Source records:
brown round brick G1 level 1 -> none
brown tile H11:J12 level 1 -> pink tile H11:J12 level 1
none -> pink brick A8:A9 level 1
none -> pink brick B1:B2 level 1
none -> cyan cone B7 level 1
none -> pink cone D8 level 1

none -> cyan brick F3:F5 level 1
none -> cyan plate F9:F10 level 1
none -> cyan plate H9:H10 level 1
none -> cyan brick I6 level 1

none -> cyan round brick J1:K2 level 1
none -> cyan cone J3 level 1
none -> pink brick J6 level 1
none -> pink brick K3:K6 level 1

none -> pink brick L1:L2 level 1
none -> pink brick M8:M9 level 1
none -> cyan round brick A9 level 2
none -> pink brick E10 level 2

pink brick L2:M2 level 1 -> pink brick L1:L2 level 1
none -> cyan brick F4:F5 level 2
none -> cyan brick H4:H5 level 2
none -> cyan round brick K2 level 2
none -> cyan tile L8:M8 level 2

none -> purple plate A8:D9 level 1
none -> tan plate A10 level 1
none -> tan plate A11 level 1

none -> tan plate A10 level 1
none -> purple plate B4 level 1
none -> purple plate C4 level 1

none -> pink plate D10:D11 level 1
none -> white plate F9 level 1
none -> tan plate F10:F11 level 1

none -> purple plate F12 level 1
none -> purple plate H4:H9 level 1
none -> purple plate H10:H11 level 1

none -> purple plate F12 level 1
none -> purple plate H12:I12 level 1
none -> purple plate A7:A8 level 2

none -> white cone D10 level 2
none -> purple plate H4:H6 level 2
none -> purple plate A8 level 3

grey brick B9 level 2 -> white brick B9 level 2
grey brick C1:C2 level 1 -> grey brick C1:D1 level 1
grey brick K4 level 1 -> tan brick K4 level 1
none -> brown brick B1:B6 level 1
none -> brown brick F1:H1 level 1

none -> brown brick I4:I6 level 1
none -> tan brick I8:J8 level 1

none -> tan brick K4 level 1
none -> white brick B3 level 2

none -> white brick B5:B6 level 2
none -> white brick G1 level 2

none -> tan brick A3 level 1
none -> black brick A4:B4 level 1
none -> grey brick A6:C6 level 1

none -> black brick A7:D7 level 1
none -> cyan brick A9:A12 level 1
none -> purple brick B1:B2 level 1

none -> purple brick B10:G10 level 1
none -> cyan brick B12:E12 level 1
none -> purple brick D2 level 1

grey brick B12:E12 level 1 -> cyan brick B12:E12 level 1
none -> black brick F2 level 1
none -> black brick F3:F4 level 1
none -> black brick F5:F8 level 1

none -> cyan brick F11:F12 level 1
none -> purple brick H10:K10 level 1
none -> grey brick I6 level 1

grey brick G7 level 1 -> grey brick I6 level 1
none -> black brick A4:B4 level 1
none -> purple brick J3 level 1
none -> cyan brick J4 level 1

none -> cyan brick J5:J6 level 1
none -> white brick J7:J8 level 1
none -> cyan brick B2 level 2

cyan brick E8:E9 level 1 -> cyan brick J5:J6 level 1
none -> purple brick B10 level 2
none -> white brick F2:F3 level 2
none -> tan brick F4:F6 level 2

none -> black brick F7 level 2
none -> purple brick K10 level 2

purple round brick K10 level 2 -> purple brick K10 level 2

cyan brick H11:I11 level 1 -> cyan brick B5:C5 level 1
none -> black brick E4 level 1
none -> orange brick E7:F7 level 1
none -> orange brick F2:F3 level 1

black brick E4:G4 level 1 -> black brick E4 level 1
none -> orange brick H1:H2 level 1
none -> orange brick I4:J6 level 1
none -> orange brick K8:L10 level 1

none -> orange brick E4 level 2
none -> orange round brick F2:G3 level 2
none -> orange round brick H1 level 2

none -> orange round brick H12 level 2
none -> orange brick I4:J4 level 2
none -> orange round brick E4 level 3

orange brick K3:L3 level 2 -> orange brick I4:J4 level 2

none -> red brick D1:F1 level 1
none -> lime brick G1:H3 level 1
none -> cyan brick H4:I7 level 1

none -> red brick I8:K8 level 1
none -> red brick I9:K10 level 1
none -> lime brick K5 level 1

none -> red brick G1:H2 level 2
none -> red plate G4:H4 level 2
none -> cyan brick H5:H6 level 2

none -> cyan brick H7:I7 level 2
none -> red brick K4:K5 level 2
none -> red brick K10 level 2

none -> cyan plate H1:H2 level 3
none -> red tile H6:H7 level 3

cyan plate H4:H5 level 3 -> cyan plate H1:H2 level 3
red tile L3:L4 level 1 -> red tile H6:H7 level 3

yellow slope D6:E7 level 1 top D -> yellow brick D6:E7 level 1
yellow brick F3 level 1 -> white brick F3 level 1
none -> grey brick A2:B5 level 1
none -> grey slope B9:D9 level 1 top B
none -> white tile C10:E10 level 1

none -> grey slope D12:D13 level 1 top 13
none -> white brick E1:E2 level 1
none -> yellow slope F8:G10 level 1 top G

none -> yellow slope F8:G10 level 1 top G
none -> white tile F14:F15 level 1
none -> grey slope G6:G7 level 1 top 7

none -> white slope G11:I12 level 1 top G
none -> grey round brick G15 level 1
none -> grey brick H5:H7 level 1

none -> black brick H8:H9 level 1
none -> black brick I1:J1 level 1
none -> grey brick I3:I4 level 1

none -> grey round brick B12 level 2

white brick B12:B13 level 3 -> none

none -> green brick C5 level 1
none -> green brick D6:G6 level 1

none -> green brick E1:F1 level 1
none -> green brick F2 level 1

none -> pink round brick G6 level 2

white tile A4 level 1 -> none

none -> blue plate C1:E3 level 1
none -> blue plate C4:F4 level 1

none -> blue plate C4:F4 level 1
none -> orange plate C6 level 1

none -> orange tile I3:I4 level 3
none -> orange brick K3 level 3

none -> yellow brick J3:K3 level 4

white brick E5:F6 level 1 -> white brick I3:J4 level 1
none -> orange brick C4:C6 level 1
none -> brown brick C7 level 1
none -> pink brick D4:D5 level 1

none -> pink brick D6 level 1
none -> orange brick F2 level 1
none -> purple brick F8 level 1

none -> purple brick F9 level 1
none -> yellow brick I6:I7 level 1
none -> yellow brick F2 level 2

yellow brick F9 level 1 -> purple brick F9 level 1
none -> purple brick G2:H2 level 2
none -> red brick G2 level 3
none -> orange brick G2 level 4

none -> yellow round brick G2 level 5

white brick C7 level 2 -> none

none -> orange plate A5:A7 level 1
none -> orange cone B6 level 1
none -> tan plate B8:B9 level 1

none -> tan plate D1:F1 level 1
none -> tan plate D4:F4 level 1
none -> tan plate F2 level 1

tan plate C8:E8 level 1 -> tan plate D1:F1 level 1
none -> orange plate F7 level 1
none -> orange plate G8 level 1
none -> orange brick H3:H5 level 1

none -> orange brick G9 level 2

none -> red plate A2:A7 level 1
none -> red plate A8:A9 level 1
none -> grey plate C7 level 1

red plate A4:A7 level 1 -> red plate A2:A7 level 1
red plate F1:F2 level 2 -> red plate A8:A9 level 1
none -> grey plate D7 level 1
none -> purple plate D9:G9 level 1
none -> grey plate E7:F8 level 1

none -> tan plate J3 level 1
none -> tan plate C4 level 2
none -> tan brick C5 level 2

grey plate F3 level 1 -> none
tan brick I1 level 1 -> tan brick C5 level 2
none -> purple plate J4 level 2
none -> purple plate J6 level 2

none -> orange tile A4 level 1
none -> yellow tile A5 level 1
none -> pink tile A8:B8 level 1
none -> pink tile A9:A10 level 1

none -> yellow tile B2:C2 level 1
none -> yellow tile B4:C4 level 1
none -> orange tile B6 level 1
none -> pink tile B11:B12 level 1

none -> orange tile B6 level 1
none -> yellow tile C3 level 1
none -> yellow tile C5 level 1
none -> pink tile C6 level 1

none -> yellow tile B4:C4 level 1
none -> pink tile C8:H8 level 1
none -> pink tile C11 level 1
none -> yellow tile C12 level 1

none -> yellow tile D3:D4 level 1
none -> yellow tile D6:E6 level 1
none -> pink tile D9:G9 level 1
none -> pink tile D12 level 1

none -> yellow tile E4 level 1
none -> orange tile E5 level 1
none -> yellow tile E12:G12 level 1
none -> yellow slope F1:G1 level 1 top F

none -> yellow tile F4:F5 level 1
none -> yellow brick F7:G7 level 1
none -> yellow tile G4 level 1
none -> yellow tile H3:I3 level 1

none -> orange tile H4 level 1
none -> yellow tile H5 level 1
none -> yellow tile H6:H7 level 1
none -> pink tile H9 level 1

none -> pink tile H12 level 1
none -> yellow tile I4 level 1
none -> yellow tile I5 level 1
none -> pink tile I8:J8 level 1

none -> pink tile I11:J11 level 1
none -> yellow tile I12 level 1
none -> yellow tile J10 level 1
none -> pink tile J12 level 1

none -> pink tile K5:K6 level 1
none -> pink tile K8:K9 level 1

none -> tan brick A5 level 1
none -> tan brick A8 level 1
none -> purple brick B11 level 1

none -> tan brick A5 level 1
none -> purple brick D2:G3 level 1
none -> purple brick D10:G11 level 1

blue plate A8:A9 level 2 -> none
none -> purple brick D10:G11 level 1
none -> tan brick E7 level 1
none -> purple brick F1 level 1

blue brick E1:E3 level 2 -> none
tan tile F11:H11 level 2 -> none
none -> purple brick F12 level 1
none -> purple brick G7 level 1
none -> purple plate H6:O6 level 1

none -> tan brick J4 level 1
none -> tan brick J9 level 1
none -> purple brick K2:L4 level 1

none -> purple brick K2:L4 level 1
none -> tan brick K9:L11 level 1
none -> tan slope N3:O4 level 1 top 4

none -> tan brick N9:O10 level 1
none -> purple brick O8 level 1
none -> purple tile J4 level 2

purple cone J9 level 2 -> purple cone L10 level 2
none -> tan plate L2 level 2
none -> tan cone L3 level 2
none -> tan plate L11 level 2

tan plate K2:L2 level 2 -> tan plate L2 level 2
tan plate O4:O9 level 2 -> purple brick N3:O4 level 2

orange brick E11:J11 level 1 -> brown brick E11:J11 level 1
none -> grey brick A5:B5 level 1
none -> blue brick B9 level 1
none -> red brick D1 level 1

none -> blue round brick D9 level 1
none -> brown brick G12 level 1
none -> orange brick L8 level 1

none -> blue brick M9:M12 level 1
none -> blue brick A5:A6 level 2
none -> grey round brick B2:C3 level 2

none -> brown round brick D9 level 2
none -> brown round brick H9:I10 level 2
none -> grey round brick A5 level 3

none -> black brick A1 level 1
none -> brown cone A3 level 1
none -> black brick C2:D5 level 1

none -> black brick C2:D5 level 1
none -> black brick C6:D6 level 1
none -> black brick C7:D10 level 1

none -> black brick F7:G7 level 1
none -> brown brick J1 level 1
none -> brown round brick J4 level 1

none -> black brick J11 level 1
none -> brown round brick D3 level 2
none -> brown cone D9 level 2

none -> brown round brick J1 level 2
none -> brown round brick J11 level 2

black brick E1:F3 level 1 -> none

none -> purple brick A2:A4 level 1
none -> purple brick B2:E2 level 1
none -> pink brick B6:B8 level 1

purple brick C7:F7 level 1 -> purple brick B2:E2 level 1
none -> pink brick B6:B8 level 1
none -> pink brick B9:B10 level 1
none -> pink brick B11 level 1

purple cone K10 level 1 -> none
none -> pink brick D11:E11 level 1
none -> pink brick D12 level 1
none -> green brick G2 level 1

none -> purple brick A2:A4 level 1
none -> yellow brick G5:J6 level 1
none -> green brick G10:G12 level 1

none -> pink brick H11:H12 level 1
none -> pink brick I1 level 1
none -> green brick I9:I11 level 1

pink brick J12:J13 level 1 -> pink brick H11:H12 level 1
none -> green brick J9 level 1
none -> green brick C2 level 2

Task to carry out:
Search the records for the word "lime" and return every line that holds it.

Answer space:
none -> lime brick G1:H3 level 1
none -> lime brick K5 level 1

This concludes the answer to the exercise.